Copy out the data below word for word, keeping every line unchanged.

- Raw data:

* * *

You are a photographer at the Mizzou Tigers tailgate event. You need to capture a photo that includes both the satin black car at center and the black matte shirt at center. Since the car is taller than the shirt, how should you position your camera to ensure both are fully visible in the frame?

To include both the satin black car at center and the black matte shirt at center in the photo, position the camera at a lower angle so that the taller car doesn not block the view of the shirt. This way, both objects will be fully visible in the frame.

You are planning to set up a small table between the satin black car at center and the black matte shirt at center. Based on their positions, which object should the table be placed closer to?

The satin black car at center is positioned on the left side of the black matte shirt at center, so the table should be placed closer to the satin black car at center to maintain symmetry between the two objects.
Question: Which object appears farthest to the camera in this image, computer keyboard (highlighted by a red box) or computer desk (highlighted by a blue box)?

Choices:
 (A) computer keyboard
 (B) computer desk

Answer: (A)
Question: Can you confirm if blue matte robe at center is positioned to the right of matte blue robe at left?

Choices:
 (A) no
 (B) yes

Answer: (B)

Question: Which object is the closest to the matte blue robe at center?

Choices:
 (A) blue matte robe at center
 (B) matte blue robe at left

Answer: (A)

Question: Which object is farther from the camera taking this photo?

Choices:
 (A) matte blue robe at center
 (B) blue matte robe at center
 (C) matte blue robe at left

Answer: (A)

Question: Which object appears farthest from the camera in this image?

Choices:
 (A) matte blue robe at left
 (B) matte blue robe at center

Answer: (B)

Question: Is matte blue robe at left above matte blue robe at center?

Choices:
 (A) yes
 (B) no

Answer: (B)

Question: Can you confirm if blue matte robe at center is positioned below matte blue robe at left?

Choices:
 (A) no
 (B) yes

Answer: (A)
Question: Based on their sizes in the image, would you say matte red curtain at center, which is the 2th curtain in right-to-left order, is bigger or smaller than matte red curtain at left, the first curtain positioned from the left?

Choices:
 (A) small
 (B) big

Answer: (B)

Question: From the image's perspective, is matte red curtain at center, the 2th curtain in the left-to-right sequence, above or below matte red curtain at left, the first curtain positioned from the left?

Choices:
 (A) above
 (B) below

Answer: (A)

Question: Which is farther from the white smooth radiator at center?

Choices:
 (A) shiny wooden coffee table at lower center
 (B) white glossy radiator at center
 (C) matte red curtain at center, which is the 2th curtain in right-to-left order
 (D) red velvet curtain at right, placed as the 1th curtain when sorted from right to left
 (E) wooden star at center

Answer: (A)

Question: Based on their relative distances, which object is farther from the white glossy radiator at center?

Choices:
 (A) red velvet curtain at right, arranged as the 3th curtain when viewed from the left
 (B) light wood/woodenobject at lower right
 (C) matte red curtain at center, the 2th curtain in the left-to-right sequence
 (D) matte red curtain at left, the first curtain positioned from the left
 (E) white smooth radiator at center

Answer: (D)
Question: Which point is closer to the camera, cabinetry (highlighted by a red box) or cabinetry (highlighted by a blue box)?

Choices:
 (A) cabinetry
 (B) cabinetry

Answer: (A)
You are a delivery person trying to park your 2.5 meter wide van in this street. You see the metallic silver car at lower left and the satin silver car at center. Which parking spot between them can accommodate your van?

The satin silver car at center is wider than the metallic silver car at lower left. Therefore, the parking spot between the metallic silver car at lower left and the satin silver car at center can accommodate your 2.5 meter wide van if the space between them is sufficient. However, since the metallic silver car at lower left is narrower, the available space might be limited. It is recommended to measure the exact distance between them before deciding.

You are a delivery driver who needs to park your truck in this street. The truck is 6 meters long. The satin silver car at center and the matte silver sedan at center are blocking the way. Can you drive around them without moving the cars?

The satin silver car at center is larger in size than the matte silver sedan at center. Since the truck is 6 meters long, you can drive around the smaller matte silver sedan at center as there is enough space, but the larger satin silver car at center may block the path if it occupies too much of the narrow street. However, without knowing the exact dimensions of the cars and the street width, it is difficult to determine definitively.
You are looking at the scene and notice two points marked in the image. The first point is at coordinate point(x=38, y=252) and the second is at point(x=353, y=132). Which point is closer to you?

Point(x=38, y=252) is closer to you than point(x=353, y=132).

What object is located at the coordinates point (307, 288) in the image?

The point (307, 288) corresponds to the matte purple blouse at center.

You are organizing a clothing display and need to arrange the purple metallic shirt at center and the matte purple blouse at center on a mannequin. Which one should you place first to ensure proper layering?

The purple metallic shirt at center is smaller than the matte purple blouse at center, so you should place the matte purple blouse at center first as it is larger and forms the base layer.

* * *

- Finished exercise:
You are a photographer at the Mizzou Tigers tailgate event. You need to capture a photo that includes both the satin black car at center and the black matte shirt at center. Since the car is taller than the shirt, how should you position your camera to ensure both are fully visible in the frame?

To include both the satin black car at center and the black matte shirt at center in the photo, position the camera at a lower angle so that the taller car doesn not block the view of the shirt. This way, both objects will be fully visible in the frame.

You are planning to set up a small table between the satin black car at center and the black matte shirt at center. Based on their positions, which object should the table be placed closer to?

The satin black car at center is positioned on the left side of the black matte shirt at center, so the table should be placed closer to the satin black car at center to maintain symmetry between the two objects.
Question: Which object appears farthest to the camera in this image, computer keyboard (highlighted by a red box) or computer desk (highlighted by a blue box)?

Choices:
 (A) computer keyboard
 (B) computer desk

Answer: (A)
Question: Can you confirm if blue matte robe at center is positioned to the right of matte blue robe at left?

Choices:
 (A) no
 (B) yes

Answer: (B)

Question: Which object is the closest to the matte blue robe at center?

Choices:
 (A) blue matte robe at center
 (B) matte blue robe at left

Answer: (A)

Question: Which object is farther from the camera taking this photo?

Choices:
 (A) matte blue robe at center
 (B) blue matte robe at center
 (C) matte blue robe at left

Answer: (A)

Question: Which object appears farthest from the camera in this image?

Choices:
 (A) matte blue robe at left
 (B) matte blue robe at center

Answer: (B)

Question: Is matte blue robe at left above matte blue robe at center?

Choices:
 (A) yes
 (B) no

Answer: (B)

Question: Can you confirm if blue matte robe at center is positioned below matte blue robe at left?

Choices:
 (A) no
 (B) yes

Answer: (A)
Question: Based on their sizes in the image, would you say matte red curtain at center, which is the 2th curtain in right-to-left order, is bigger or smaller than matte red curtain at left, the first curtain positioned from the left?

Choices:
 (A) small
 (B) big

Answer: (B)

Question: From the image's perspective, is matte red curtain at center, the 2th curtain in the left-to-right sequence, above or below matte red curtain at left, the first curtain positioned from the left?

Choices:
 (A) above
 (B) below

Answer: (A)

Question: Which is farther from the white smooth radiator at center?

Choices:
 (A) shiny wooden coffee table at lower center
 (B) white glossy radiator at center
 (C) matte red curtain at center, which is the 2th curtain in right-to-left order
 (D) red velvet curtain at right, placed as the 1th curtain when sorted from right to left
 (E) wooden star at center

Answer: (A)

Question: Based on their relative distances, which object is farther from the white glossy radiator at center?

Choices:
 (A) red velvet curtain at right, arranged as the 3th curtain when viewed from the left
 (B) light wood/woodenobject at lower right
 (C) matte red curtain at center, the 2th curtain in the left-to-right sequence
 (D) matte red curtain at left, the first curtain positioned from the left
 (E) white smooth radiator at center

Answer: (D)
Question: Which point is closer to the camera, cabinetry (highlighted by a red box) or cabinetry (highlighted by a blue box)?

Choices:
 (A) cabinetry
 (B) cabinetry

Answer: (A)
You are a delivery person trying to park your 2.5 meter wide van in this street. You see the metallic silver car at lower left and the satin silver car at center. Which parking spot between them can accommodate your van?

The satin silver car at center is wider than the metallic silver car at lower left. Therefore, the parking spot between the metallic silver car at lower left and the satin silver car at center can accommodate your 2.5 meter wide van if the space between them is sufficient. However, since the metallic silver car at lower left is narrower, the available space might be limited. It is recommended to measure the exact distance between them before deciding.

You are a delivery driver who needs to park your truck in this street. The truck is 6 meters long. The satin silver car at center and the matte silver sedan at center are blocking the way. Can you drive around them without moving the cars?

The satin silver car at center is larger in size than the matte silver sedan at center. Since the truck is 6 meters long, you can drive around the smaller matte silver sedan at center as there is enough space, but the larger satin silver car at center may block the path if it occupies too much of the narrow street. However, without knowing the exact dimensions of the cars and the street width, it is difficult to determine definitively.
You are looking at the scene and notice two points marked in the image. The first point is at coordinate point(x=38, y=252) and the second is at point(x=353, y=132). Which point is closer to you?

Point(x=38, y=252) is closer to you than point(x=353, y=132).

What object is located at the coordinates point (307, 288) in the image?

The point (307, 288) corresponds to the matte purple blouse at center.

You are organizing a clothing display and need to arrange the purple metallic shirt at center and the matte purple blouse at center on a mannequin. Which one should you place first to ensure proper layering?

The purple metallic shirt at center is smaller than the matte purple blouse at center, so you should place the matte purple blouse at center first as it is larger and forms the base layer.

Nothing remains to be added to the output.